[Extracted data entries]
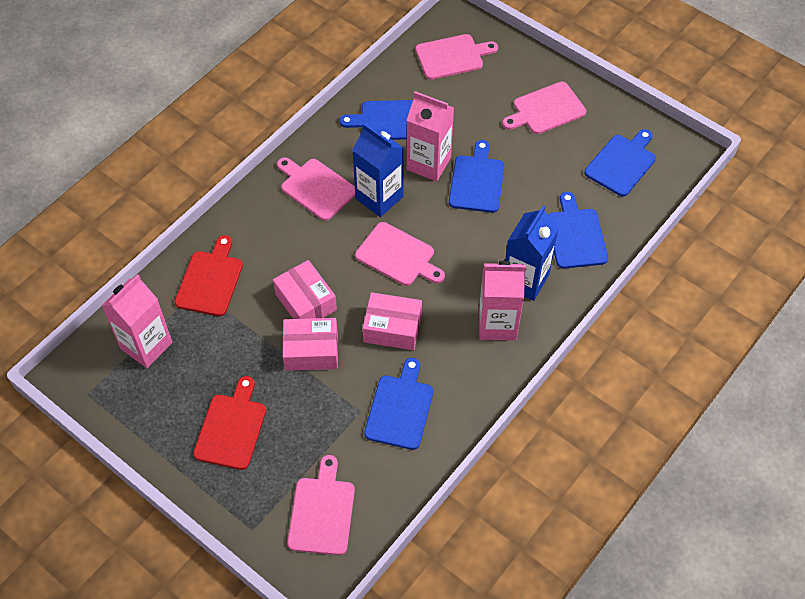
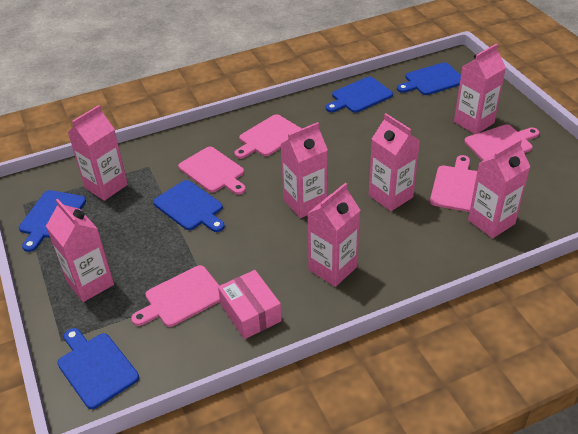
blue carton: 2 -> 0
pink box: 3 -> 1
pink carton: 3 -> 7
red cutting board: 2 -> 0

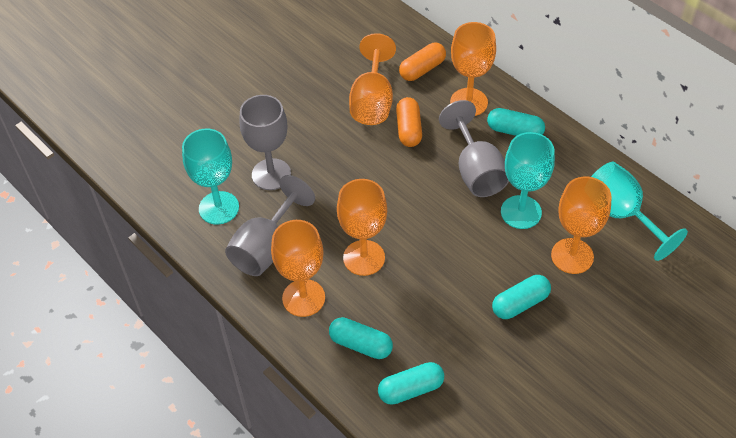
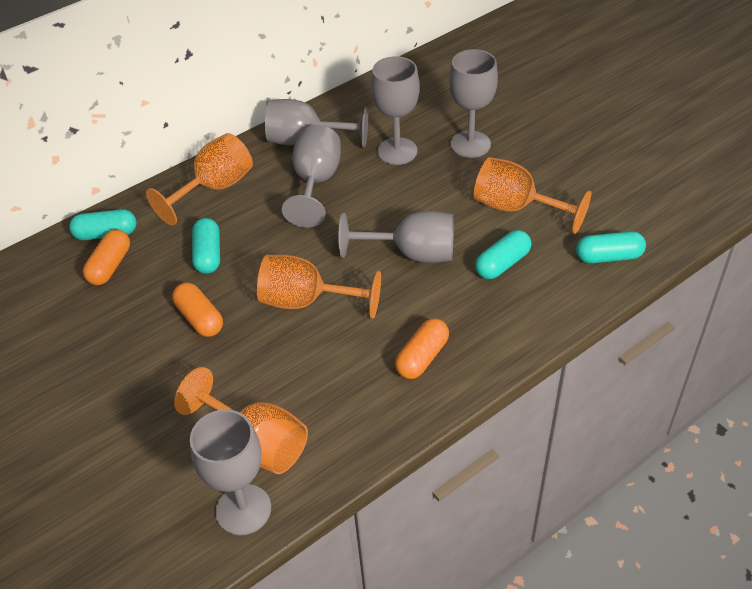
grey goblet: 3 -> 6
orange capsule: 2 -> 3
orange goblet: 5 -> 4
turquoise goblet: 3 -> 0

DESCRIPTION OF THE TASK -
Please go line by line through the records above, copying each one that holds the string "goblet".

RESPONSE BELOW -
grey goblet: 3 -> 6
orange goblet: 5 -> 4
turquoise goblet: 3 -> 0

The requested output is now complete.